• WHAT IS EXPECTED: Retype each line of the listing below, from the first through the one holding "black star: moved 1 px left, 1 px up", with no other lines.

• DATA TO EXAMINE:
* * *
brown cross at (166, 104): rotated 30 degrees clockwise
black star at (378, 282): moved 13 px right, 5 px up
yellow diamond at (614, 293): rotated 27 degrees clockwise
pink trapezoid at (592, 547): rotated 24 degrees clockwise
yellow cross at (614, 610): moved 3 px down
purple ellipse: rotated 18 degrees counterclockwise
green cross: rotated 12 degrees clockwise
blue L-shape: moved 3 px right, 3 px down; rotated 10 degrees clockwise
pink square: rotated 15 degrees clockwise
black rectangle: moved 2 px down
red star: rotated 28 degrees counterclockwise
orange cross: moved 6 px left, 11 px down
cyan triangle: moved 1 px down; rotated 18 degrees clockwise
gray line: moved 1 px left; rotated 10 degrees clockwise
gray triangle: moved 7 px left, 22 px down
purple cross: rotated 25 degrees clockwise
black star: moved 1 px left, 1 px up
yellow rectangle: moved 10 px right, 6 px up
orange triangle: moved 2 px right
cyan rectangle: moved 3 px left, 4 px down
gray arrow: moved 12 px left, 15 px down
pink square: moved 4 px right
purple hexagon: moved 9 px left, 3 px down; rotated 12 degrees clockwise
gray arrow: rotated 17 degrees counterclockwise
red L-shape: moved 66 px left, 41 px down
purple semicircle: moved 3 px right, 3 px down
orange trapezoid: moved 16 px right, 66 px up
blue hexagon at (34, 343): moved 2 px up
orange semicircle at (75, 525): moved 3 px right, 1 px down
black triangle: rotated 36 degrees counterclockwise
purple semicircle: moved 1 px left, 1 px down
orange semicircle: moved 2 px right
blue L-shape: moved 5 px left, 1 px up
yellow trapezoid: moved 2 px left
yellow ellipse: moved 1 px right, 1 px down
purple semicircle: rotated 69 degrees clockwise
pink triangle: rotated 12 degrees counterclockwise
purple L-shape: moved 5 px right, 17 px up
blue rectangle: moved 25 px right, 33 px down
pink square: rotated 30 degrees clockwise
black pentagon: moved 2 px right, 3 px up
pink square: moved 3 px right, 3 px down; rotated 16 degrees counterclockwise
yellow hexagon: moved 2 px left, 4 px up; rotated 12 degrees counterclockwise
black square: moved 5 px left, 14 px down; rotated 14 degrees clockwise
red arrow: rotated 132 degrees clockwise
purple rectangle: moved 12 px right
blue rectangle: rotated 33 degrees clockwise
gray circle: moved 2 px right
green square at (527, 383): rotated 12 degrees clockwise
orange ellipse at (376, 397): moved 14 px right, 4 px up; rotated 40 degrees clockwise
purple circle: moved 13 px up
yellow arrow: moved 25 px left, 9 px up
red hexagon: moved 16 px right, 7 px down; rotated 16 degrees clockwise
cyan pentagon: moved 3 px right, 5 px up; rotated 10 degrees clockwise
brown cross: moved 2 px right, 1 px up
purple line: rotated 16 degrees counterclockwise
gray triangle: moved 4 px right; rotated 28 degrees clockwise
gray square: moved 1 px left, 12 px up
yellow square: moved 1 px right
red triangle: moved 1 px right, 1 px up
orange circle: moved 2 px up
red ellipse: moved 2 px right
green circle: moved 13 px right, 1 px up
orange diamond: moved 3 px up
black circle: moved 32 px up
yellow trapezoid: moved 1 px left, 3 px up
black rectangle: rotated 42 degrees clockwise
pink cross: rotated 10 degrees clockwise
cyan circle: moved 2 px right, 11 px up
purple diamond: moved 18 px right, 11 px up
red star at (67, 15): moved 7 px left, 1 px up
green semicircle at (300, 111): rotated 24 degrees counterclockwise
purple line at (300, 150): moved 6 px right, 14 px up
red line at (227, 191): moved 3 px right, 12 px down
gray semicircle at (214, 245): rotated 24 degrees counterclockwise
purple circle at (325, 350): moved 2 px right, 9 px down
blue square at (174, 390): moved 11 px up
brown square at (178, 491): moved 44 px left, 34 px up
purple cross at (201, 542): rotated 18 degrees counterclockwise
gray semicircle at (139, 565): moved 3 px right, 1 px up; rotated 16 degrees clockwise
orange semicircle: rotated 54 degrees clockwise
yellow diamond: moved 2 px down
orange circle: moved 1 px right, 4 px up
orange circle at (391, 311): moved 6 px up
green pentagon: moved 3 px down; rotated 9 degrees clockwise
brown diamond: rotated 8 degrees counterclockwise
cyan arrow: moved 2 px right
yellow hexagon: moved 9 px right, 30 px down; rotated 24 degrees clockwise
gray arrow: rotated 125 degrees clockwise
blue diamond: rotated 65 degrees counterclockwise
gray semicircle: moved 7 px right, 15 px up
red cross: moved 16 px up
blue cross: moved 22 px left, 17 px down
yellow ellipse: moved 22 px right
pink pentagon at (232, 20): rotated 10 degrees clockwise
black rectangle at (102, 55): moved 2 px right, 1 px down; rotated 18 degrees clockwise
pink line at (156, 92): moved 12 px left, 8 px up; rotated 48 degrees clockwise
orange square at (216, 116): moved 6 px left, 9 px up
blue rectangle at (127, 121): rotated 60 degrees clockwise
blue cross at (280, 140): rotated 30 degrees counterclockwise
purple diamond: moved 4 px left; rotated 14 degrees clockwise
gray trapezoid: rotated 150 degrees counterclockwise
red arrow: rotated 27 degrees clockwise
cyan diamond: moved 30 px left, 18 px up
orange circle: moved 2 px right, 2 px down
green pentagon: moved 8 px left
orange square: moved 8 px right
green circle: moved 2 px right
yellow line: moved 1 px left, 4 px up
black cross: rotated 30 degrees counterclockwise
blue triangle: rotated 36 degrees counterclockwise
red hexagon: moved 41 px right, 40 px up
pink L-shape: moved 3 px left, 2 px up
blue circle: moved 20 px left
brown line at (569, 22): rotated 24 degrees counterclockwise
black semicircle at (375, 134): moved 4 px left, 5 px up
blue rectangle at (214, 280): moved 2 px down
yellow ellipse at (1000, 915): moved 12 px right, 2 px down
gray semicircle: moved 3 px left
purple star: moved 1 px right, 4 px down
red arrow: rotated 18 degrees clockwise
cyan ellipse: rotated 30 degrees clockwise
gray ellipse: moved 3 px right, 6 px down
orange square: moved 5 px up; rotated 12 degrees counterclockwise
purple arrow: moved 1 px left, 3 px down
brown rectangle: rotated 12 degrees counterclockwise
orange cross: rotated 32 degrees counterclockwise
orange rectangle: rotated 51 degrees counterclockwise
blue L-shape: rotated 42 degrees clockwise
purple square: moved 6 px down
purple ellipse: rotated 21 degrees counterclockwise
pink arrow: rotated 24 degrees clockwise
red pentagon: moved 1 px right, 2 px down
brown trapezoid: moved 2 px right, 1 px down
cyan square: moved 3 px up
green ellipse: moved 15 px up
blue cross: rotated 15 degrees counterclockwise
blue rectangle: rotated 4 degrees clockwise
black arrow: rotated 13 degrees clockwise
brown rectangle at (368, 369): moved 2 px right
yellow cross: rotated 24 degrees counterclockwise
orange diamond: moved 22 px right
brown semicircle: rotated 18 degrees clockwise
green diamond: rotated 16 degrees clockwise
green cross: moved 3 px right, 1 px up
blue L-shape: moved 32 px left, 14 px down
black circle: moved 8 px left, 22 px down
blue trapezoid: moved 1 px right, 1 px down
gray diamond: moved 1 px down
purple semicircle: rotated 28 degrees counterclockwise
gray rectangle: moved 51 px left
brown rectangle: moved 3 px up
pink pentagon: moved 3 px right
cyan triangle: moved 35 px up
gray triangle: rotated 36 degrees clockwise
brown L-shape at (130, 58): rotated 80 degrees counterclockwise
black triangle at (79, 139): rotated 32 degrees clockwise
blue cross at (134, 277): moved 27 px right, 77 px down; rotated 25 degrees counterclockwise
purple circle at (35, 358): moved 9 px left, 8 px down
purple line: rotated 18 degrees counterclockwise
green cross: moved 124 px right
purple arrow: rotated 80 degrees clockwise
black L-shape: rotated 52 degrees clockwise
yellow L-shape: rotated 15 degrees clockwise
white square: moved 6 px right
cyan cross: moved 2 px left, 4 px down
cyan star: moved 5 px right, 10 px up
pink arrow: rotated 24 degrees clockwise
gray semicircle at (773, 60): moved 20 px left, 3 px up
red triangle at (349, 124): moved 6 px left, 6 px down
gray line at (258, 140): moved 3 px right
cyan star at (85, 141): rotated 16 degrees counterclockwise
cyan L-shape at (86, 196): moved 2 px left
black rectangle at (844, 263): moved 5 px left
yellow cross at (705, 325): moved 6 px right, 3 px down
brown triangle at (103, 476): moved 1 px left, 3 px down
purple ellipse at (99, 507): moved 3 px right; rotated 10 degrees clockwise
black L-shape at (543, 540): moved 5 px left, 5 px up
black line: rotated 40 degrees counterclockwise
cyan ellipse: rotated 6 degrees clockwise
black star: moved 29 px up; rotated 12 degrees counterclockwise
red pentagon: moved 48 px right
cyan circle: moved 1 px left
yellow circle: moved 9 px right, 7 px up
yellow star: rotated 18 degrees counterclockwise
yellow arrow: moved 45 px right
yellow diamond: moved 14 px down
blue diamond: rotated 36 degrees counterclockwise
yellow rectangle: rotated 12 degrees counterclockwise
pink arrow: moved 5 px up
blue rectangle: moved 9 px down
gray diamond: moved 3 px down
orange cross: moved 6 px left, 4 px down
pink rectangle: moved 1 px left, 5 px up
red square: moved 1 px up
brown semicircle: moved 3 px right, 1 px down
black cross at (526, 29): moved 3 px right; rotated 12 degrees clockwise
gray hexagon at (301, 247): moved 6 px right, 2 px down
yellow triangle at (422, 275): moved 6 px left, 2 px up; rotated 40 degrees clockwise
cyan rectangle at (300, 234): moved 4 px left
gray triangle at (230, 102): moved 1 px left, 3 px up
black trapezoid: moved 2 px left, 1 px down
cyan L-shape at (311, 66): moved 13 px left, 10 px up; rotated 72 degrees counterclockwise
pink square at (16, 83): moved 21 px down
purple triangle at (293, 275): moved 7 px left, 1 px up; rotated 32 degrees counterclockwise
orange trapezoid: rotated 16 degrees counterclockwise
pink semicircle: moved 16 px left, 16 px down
* * *
• SOLUTION BELOW:
brown cross at (166, 104): rotated 30 degrees clockwise
black star at (378, 282): moved 13 px right, 5 px up
yellow diamond at (614, 293): rotated 27 degrees clockwise
pink trapezoid at (592, 547): rotated 24 degrees clockwise
yellow cross at (614, 610): moved 3 px down
purple ellipse: rotated 18 degrees counterclockwise
green cross: rotated 12 degrees clockwise
blue L-shape: moved 3 px right, 3 px down; rotated 10 degrees clockwise
pink square: rotated 15 degrees clockwise
black rectangle: moved 2 px down
red star: rotated 28 degrees counterclockwise
orange cross: moved 6 px left, 11 px down
cyan triangle: moved 1 px down; rotated 18 degrees clockwise
gray line: moved 1 px left; rotated 10 degrees clockwise
gray triangle: moved 7 px left, 22 px down
purple cross: rotated 25 degrees clockwise
black star: moved 1 px left, 1 px up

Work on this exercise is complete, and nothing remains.